Every line of the entries below from the one containing "(317, 382) = (608, 246): green" to the one containing "(677, 170) = (212, 247): none -> white cheese", both ends included, must be written out exactly. No other line belongs in the answer.

## TASK DATA
○ ○ ○
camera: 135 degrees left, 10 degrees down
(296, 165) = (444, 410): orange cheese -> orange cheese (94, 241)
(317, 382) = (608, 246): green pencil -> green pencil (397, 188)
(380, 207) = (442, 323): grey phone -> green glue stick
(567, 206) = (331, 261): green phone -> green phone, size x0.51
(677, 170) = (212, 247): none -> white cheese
○ ○ ○
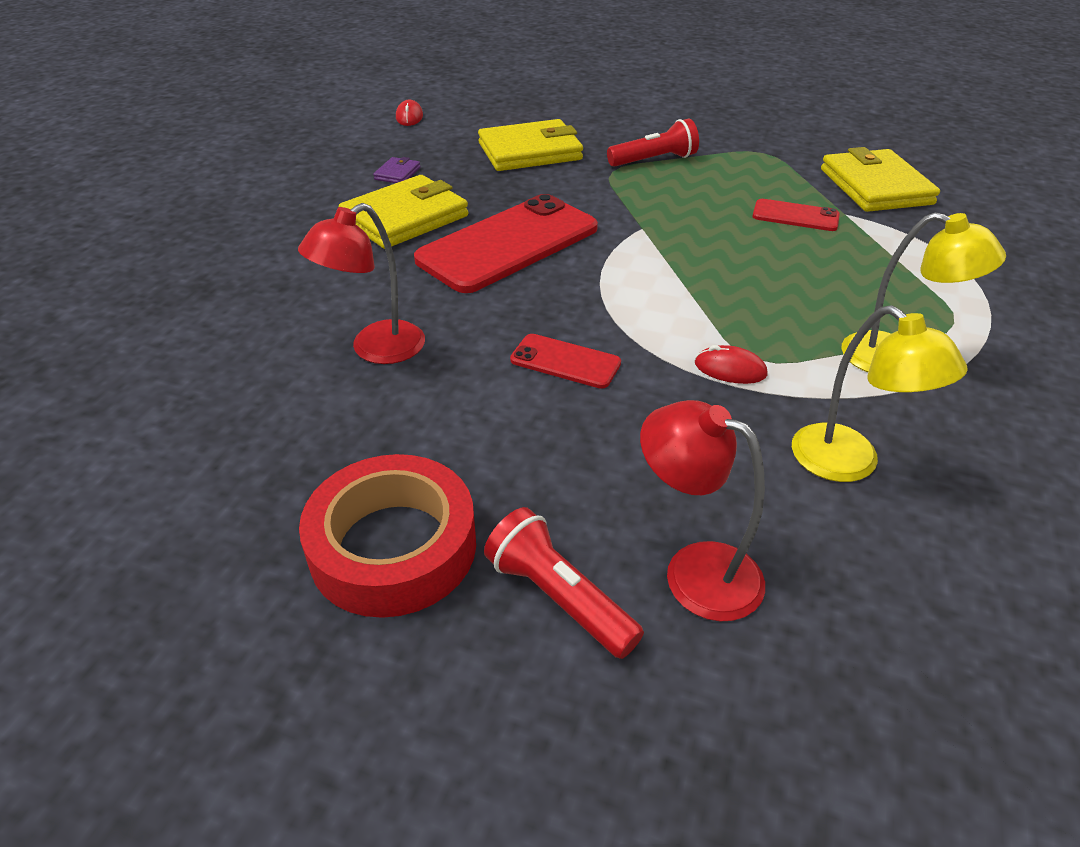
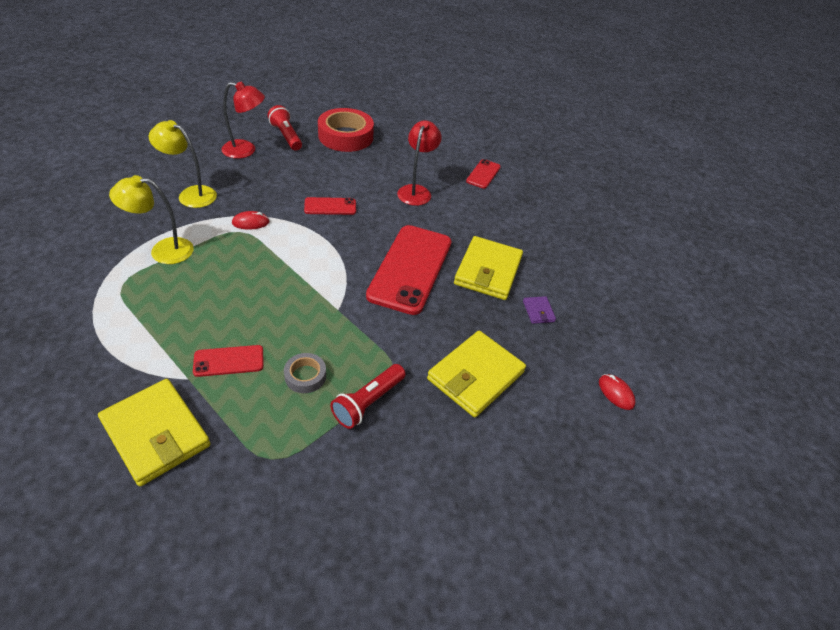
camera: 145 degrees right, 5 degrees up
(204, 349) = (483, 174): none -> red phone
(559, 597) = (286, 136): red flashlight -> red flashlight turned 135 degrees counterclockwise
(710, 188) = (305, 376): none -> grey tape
○ ○ ○
## SOLUTION TO THIS PROBLEM
(317, 382) = (608, 246): green pencil -> green pencil (397, 188)
(380, 207) = (442, 323): grey phone -> green glue stick
(567, 206) = (331, 261): green phone -> green phone, size x0.51
(677, 170) = (212, 247): none -> white cheese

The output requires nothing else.